* [Exercise objective]: Your answer must consist solely of the lines from the one containing "[(184,47),(167,65),(185,78),(204,60),(184,47)]" through the last line of the records below, reproduced exactly, with all pictures omitted.

* [Records provided]:
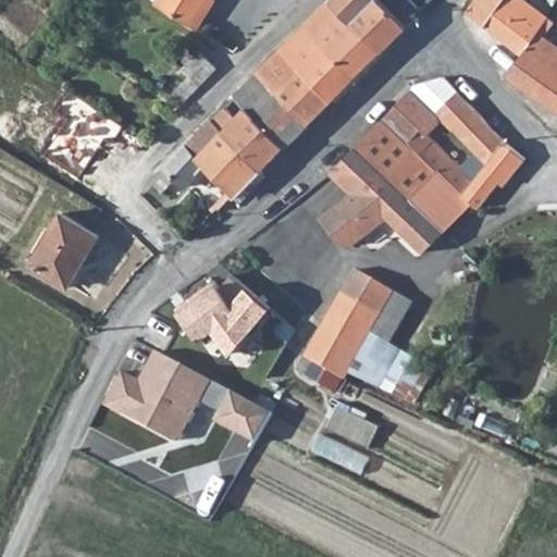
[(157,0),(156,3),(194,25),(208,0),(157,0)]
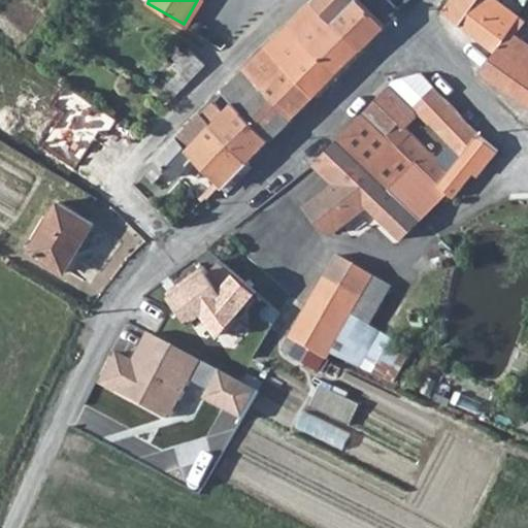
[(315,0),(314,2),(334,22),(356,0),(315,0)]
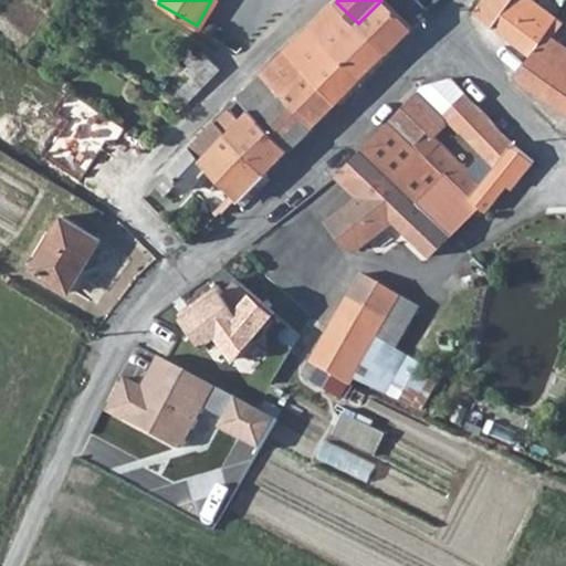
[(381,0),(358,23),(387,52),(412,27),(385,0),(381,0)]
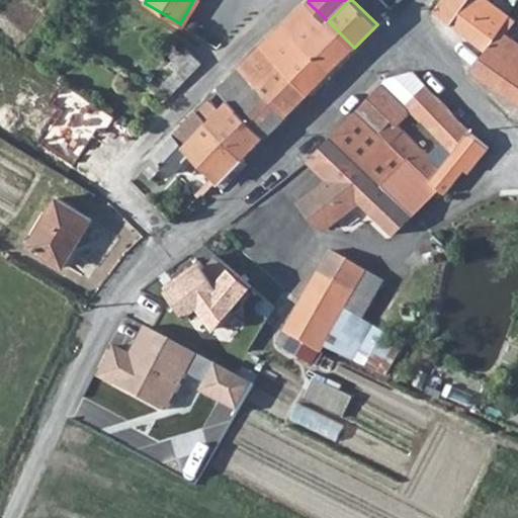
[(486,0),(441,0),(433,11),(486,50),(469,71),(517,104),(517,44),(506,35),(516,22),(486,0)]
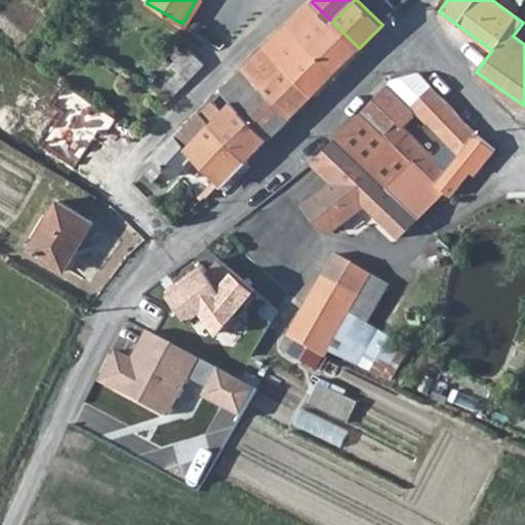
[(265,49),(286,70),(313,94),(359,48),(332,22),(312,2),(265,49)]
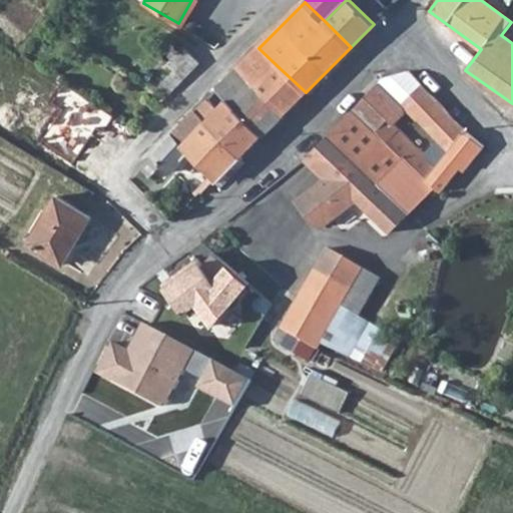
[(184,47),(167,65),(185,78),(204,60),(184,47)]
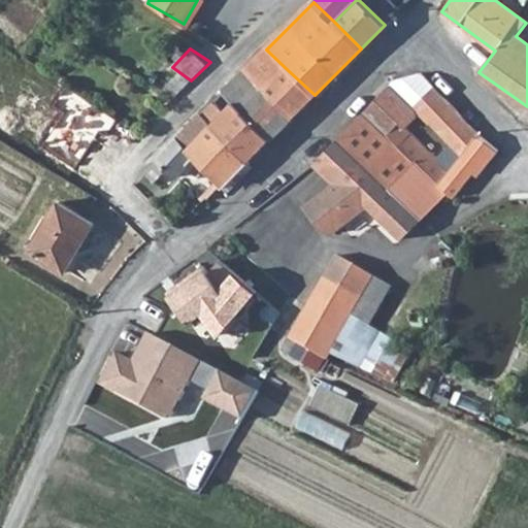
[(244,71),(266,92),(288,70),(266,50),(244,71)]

* [Answer to this task]:
[(184,47),(167,65),(185,78),(204,60),(184,47)]
[(244,71),(266,92),(288,70),(266,50),(244,71)]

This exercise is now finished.